SUPPLIED DATA.

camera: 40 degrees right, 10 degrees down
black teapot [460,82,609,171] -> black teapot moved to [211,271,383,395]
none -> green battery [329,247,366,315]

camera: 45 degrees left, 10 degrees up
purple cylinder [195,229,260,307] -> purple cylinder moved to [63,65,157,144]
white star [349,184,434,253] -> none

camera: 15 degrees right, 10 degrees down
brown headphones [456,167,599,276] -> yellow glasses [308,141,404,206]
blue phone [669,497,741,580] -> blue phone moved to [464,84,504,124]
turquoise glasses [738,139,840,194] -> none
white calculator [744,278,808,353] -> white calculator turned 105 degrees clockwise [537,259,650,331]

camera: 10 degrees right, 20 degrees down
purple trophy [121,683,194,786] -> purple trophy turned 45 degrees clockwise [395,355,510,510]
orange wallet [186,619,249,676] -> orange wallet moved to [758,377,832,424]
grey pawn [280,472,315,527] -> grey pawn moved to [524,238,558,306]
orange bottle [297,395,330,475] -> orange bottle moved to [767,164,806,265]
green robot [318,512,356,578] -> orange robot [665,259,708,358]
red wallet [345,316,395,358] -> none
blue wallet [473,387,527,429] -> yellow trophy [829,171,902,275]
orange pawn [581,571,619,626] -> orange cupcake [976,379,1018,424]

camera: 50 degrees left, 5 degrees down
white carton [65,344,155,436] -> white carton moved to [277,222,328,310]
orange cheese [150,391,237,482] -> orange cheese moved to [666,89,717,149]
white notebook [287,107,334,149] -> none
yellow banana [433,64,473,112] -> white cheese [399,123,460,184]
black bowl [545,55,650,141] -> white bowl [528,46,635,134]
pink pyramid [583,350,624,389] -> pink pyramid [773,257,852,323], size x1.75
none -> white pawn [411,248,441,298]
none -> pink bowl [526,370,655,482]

WHAT TO PRODUCE.
Your task is to set down only the lines that run from the opening of the listing to the line with "camera: 10 degrees right, 20 degrees down", both ends included, each unchanged.

EXERCISE RESPONSE.
camera: 40 degrees right, 10 degrees down
black teapot [460,82,609,171] -> black teapot moved to [211,271,383,395]
none -> green battery [329,247,366,315]

camera: 45 degrees left, 10 degrees up
purple cylinder [195,229,260,307] -> purple cylinder moved to [63,65,157,144]
white star [349,184,434,253] -> none

camera: 15 degrees right, 10 degrees down
brown headphones [456,167,599,276] -> yellow glasses [308,141,404,206]
blue phone [669,497,741,580] -> blue phone moved to [464,84,504,124]
turquoise glasses [738,139,840,194] -> none
white calculator [744,278,808,353] -> white calculator turned 105 degrees clockwise [537,259,650,331]

camera: 10 degrees right, 20 degrees down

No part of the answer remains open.